# WHAT TO DO:
Please copy exactly the lines that run from the start of the entries to the line containing "SW1: switch (DC_IN, VEXT)", inclusive.

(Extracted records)

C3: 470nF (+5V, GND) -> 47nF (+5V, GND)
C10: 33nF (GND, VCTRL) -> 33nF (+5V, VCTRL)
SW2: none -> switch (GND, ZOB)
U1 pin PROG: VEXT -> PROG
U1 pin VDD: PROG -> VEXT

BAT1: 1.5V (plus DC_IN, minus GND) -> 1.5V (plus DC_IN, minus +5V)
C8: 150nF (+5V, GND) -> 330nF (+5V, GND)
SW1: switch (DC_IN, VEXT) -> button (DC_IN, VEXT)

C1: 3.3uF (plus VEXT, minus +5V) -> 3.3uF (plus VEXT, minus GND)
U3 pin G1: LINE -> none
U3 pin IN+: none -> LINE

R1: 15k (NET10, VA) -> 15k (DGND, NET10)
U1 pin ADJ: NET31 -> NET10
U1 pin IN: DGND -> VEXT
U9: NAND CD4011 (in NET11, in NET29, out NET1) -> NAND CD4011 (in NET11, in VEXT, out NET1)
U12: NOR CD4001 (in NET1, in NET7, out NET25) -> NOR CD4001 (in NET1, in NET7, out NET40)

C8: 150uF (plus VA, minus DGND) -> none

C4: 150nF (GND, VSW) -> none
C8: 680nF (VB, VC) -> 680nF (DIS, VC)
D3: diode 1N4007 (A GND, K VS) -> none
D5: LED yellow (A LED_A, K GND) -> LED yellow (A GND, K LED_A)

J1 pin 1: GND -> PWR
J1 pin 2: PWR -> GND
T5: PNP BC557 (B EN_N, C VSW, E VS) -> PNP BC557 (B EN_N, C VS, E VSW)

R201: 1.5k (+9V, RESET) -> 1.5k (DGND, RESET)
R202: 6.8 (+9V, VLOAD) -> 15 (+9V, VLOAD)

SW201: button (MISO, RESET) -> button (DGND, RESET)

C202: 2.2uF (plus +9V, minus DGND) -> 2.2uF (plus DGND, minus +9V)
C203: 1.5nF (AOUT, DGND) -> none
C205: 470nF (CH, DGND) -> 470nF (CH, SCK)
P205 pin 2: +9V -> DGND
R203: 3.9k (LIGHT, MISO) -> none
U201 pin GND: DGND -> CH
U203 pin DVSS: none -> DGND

# RESPONSE FOR THIS EXERCISE:
C3: 470nF (+5V, GND) -> 47nF (+5V, GND)
C10: 33nF (GND, VCTRL) -> 33nF (+5V, VCTRL)
SW2: none -> switch (GND, ZOB)
U1 pin PROG: VEXT -> PROG
U1 pin VDD: PROG -> VEXT

BAT1: 1.5V (plus DC_IN, minus GND) -> 1.5V (plus DC_IN, minus +5V)
C8: 150nF (+5V, GND) -> 330nF (+5V, GND)
SW1: switch (DC_IN, VEXT) -> button (DC_IN, VEXT)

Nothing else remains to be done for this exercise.